Exercise task. Copy the data from its first line through the line containing "Best actress [122, 58]", with "Year" replaced by "Date" and nothing else changed. Give only that part.

———

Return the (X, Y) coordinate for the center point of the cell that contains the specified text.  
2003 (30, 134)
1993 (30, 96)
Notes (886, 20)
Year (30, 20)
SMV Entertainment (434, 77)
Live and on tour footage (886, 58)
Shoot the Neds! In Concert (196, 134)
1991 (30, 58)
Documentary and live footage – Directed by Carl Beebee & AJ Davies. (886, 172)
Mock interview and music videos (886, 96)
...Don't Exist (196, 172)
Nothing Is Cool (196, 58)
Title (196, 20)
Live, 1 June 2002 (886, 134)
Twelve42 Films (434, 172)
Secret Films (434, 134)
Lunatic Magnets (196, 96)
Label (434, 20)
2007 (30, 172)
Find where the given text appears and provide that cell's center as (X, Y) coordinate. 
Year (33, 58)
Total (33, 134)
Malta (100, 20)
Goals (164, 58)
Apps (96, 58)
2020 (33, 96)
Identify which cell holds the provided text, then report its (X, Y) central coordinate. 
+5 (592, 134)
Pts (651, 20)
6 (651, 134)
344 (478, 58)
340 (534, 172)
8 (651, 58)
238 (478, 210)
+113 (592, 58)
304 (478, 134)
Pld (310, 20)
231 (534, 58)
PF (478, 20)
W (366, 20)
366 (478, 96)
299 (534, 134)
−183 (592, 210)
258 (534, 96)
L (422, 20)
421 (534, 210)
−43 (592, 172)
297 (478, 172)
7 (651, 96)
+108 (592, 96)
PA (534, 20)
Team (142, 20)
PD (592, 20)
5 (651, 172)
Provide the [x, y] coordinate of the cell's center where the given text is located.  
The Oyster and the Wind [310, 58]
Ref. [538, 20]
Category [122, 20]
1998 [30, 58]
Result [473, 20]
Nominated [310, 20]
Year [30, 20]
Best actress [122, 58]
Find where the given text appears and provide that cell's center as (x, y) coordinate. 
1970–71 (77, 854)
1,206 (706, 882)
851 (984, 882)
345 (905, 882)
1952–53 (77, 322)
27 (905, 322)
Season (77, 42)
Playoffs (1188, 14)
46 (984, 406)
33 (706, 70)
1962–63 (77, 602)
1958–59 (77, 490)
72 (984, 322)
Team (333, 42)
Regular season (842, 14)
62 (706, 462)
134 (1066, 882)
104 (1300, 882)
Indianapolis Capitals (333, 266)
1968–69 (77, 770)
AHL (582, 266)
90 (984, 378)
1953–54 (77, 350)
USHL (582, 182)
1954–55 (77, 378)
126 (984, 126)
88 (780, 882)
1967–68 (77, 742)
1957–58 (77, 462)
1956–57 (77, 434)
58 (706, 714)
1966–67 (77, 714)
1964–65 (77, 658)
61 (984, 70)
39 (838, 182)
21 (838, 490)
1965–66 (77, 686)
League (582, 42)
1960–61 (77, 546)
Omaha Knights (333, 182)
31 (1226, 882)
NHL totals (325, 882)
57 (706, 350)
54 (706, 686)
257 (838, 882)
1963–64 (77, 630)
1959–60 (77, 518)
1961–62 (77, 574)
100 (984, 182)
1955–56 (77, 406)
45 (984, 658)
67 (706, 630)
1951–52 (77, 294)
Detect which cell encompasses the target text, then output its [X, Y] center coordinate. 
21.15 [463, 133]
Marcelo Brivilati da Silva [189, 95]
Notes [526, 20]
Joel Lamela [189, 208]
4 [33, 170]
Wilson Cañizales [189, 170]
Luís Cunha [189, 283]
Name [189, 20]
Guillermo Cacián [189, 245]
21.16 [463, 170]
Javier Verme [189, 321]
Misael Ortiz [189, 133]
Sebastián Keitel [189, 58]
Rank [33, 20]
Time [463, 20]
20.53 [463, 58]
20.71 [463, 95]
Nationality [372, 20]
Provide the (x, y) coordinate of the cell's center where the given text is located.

———

In response.
Return the (X, Y) coordinate for the center point of the cell that contains the specified text.  
2003 (30, 134)
1993 (30, 96)
Notes (886, 20)
Date (30, 20)
SMV Entertainment (434, 77)
Live and on tour footage (886, 58)
Shoot the Neds! In Concert (196, 134)
1991 (30, 58)
Documentary and live footage – Directed by Carl Beebee & AJ Davies. (886, 172)
Mock interview and music videos (886, 96)
...Don't Exist (196, 172)
Nothing Is Cool (196, 58)
Title (196, 20)
Live, 1 June 2002 (886, 134)
Twelve42 Films (434, 172)
Secret Films (434, 134)
Lunatic Magnets (196, 96)
Label (434, 20)
2007 (30, 172)
Find where the given text appears and provide that cell's center as (X, Y) coordinate. 
Date (33, 58)
Total (33, 134)
Malta (100, 20)
Goals (164, 58)
Apps (96, 58)
2020 (33, 96)
Identify which cell holds the provided text, then report its (X, Y) central coordinate. 
+5 (592, 134)
Pts (651, 20)
6 (651, 134)
344 (478, 58)
340 (534, 172)
8 (651, 58)
238 (478, 210)
+113 (592, 58)
304 (478, 134)
Pld (310, 20)
231 (534, 58)
PF (478, 20)
W (366, 20)
366 (478, 96)
299 (534, 134)
−183 (592, 210)
258 (534, 96)
L (422, 20)
421 (534, 210)
−43 (592, 172)
297 (478, 172)
7 (651, 96)
+108 (592, 96)
PA (534, 20)
Team (142, 20)
PD (592, 20)
5 (651, 172)
Provide the [x, y] coordinate of the cell's center where the given text is located.  
The Oyster and the Wind [310, 58]
Ref. [538, 20]
Category [122, 20]
1998 [30, 58]
Result [473, 20]
Nominated [310, 20]
Date [30, 20]
Best actress [122, 58]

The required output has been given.